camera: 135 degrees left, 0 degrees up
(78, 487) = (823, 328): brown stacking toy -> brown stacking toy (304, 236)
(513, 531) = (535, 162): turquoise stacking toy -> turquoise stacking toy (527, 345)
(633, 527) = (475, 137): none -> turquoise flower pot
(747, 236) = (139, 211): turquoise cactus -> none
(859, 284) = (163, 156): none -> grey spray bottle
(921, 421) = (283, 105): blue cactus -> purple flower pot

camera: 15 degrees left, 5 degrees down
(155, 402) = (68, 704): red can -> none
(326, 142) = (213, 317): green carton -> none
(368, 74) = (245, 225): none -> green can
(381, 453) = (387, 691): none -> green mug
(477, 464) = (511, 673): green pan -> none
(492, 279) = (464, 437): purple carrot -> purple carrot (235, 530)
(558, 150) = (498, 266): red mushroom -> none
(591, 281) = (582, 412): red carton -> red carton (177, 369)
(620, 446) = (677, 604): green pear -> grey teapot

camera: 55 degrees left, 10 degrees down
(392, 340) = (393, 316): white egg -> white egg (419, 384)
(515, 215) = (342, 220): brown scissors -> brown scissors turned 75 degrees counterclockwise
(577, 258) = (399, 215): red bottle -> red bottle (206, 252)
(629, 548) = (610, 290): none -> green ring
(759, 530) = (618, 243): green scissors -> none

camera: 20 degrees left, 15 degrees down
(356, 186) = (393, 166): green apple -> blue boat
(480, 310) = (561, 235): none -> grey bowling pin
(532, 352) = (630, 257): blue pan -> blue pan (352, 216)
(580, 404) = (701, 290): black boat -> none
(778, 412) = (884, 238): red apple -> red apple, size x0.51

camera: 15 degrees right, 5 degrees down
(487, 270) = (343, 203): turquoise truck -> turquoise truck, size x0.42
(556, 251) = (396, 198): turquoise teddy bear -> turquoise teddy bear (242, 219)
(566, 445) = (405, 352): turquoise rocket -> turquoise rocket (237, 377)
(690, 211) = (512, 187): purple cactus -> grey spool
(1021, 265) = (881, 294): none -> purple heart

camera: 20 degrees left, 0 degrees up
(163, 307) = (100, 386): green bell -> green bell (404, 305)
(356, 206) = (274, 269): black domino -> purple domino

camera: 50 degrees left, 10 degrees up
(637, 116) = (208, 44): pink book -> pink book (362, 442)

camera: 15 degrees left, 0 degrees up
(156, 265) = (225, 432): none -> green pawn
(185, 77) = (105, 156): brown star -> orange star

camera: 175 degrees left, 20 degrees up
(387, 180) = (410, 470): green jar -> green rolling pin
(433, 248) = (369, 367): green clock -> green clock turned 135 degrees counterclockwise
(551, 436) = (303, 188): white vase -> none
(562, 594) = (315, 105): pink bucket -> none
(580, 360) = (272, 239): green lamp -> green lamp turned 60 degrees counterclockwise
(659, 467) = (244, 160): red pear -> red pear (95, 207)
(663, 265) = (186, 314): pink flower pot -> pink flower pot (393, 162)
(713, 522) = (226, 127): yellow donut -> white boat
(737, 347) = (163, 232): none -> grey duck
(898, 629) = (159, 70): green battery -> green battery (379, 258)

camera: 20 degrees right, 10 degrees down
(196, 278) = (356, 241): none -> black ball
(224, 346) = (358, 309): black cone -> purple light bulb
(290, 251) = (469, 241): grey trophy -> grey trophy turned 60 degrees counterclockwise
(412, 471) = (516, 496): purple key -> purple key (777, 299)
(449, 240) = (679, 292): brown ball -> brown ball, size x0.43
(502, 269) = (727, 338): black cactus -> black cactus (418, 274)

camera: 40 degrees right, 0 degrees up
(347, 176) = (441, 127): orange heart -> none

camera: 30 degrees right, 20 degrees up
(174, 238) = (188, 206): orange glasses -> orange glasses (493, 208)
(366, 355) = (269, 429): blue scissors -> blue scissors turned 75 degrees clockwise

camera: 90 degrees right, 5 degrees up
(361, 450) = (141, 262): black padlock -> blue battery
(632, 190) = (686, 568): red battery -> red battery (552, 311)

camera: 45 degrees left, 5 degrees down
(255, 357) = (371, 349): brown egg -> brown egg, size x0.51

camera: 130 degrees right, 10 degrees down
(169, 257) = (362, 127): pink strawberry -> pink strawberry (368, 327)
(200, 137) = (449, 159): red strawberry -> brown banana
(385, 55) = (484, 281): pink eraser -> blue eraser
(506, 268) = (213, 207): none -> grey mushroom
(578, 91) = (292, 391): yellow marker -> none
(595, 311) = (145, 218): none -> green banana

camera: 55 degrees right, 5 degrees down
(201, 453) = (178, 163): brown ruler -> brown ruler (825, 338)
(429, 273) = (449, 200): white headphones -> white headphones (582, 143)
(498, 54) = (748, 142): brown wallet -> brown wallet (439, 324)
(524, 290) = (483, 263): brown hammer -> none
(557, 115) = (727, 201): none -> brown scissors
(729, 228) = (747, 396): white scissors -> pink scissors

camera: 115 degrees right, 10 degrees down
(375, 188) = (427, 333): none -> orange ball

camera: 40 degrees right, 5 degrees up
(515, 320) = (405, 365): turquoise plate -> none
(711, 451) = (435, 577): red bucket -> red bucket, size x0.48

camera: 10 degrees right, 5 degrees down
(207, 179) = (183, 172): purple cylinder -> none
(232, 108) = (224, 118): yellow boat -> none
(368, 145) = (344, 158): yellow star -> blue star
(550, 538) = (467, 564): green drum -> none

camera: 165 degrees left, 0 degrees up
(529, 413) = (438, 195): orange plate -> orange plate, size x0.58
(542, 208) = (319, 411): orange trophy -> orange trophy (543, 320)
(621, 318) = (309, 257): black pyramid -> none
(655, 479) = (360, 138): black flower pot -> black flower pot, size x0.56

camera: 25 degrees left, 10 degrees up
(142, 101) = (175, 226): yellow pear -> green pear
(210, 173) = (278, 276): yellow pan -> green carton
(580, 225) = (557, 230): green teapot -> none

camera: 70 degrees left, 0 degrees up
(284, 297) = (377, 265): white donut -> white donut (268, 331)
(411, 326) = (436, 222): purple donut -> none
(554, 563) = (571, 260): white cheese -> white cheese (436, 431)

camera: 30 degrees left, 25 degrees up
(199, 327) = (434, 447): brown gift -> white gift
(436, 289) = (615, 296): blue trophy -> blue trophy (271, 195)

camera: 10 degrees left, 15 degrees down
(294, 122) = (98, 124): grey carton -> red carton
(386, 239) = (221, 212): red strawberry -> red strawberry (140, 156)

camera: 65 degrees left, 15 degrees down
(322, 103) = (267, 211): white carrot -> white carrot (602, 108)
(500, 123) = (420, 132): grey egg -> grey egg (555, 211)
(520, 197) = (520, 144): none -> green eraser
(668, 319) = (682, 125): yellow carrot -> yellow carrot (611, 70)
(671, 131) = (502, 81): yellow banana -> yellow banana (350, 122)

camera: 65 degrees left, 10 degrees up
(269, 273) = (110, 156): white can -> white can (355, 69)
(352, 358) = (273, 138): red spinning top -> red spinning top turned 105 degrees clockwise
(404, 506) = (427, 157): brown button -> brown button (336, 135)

—————

** WORK REQUEST **
Please reproduce exactly the lines in the listing above from the one containing "(411, 326) = (436, 222): purple donut -> none" through the one containing "(294, 122) = (98, 124): grey", both included, and nothing more.

** ANSWER SPACE **
(411, 326) = (436, 222): purple donut -> none
(554, 563) = (571, 260): white cheese -> white cheese (436, 431)

camera: 30 degrees left, 25 degrees up
(199, 327) = (434, 447): brown gift -> white gift
(436, 289) = (615, 296): blue trophy -> blue trophy (271, 195)

camera: 10 degrees left, 15 degrees down
(294, 122) = (98, 124): grey carton -> red carton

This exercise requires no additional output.